PROMPT: Output exactly the lines below, starting with the line that has "purple wallet [366,92,445,127] -> none" and going on through the line that has "green hat [375,411,516,556]", both included, and no other lines.
═══
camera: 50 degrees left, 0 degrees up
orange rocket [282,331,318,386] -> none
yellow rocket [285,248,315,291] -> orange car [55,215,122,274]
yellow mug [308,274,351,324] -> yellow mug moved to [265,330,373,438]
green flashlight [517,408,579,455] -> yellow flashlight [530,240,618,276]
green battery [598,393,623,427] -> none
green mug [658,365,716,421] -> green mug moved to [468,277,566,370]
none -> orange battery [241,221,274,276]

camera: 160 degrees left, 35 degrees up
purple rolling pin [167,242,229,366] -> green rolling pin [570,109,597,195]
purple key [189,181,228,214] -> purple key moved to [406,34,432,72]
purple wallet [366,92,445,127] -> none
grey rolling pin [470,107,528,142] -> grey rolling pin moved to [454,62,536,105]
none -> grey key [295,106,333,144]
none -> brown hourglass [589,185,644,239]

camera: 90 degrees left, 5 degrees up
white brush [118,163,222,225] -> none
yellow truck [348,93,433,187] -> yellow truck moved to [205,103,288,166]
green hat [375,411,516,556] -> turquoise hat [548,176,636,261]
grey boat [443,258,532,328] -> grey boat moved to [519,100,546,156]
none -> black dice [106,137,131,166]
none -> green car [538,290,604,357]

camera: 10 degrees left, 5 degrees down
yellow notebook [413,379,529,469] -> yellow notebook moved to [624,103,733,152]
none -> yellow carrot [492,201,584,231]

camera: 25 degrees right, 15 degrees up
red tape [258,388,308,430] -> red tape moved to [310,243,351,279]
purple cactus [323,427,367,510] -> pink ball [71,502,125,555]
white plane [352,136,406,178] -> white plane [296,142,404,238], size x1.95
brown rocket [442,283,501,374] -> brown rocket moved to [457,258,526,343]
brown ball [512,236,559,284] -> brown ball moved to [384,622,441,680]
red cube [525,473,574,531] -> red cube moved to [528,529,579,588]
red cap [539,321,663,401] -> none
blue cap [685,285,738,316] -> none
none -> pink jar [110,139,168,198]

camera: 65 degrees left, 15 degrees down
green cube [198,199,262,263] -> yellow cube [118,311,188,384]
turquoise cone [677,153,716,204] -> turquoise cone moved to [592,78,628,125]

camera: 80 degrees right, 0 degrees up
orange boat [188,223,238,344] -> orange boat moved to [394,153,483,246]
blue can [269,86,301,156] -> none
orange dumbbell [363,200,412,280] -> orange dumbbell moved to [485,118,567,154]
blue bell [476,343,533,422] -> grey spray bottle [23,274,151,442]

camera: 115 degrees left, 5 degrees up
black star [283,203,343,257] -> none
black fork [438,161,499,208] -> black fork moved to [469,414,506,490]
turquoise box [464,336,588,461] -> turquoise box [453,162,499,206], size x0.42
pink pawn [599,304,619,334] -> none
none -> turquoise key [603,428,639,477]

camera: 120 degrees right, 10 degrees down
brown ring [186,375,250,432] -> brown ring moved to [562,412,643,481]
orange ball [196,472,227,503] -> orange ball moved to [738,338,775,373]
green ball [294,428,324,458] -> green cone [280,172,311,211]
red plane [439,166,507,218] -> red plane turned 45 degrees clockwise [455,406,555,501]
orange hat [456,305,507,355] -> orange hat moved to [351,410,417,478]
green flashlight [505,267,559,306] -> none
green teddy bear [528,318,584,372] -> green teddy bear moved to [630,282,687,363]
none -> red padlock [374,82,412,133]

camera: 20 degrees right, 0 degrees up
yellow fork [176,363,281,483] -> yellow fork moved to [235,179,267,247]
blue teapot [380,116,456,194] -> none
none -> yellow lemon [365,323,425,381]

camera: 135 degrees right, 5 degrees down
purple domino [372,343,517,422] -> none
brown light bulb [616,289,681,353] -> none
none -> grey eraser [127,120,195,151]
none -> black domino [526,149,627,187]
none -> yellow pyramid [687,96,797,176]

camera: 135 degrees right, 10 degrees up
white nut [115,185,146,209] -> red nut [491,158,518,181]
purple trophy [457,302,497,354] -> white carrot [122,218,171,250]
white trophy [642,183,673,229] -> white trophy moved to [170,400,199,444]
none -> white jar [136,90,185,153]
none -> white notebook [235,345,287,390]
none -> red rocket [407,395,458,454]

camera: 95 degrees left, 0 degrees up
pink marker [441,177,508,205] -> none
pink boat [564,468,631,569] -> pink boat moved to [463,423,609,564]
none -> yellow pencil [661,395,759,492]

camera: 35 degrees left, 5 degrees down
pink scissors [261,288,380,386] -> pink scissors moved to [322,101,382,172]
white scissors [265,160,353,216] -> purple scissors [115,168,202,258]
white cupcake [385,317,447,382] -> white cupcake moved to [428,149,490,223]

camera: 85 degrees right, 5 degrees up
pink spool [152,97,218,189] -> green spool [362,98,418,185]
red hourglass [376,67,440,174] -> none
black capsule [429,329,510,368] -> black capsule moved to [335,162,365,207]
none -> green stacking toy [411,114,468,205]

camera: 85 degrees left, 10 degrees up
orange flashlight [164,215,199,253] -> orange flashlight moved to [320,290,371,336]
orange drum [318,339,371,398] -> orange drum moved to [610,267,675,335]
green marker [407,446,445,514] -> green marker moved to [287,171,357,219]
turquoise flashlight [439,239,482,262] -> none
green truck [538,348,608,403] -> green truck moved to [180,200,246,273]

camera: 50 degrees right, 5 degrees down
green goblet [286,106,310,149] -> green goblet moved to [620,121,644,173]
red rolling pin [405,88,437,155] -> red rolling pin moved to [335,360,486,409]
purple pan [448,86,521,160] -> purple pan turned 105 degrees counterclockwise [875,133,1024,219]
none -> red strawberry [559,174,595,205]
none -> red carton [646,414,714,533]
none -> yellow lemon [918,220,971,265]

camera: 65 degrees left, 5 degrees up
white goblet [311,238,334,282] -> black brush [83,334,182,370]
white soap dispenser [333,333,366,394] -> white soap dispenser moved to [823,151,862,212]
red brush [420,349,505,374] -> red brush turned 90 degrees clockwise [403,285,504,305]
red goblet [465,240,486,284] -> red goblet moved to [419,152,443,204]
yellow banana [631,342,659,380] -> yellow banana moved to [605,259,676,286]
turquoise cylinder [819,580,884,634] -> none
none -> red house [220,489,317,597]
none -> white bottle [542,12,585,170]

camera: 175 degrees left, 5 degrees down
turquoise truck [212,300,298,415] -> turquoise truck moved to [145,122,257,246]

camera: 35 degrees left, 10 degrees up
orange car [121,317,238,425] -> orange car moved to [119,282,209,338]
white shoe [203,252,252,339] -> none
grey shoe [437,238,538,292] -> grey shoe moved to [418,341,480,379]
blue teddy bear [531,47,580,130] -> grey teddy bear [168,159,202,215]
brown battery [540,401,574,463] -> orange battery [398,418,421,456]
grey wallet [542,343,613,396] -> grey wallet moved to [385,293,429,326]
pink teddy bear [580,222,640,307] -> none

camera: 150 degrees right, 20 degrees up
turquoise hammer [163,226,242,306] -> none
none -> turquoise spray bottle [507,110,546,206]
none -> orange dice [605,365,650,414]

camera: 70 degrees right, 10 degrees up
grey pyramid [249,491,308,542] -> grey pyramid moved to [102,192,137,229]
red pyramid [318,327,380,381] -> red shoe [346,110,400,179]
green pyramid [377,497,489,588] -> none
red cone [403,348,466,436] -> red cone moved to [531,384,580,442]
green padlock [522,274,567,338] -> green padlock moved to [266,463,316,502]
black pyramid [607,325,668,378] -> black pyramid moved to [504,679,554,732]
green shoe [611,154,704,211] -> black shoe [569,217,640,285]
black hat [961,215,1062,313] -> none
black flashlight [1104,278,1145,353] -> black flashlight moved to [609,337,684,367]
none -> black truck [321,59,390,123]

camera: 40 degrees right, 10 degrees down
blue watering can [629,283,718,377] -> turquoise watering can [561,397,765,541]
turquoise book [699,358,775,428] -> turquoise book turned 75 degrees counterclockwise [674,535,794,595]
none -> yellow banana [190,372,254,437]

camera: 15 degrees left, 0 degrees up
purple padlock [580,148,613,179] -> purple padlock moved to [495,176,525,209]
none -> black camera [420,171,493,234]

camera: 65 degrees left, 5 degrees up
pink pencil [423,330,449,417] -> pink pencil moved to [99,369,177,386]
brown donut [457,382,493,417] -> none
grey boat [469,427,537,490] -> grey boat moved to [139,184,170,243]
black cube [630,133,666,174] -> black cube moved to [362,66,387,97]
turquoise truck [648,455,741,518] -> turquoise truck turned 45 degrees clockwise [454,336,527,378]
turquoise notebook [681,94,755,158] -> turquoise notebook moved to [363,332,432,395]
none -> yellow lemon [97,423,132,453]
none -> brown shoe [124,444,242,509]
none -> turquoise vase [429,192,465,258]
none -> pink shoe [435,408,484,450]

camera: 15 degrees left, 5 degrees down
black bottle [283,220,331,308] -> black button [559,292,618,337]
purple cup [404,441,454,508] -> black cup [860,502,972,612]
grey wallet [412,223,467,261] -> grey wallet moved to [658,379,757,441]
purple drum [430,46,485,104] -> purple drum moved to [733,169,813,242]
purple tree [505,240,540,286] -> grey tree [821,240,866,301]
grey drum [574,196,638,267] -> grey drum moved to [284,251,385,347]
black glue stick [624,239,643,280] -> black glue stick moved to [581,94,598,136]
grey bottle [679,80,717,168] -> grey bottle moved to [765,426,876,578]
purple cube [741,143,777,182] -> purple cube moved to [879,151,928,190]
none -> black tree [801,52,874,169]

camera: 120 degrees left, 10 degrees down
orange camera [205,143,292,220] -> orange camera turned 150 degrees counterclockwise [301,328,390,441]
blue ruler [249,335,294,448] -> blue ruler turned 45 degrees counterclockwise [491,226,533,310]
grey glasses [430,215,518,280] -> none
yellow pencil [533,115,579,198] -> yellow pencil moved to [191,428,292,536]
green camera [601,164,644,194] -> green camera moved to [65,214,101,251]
═══
SOLVED EXERCISE:
purple wallet [366,92,445,127] -> none
grey rolling pin [470,107,528,142] -> grey rolling pin moved to [454,62,536,105]
none -> grey key [295,106,333,144]
none -> brown hourglass [589,185,644,239]

camera: 90 degrees left, 5 degrees up
white brush [118,163,222,225] -> none
yellow truck [348,93,433,187] -> yellow truck moved to [205,103,288,166]
green hat [375,411,516,556] -> turquoise hat [548,176,636,261]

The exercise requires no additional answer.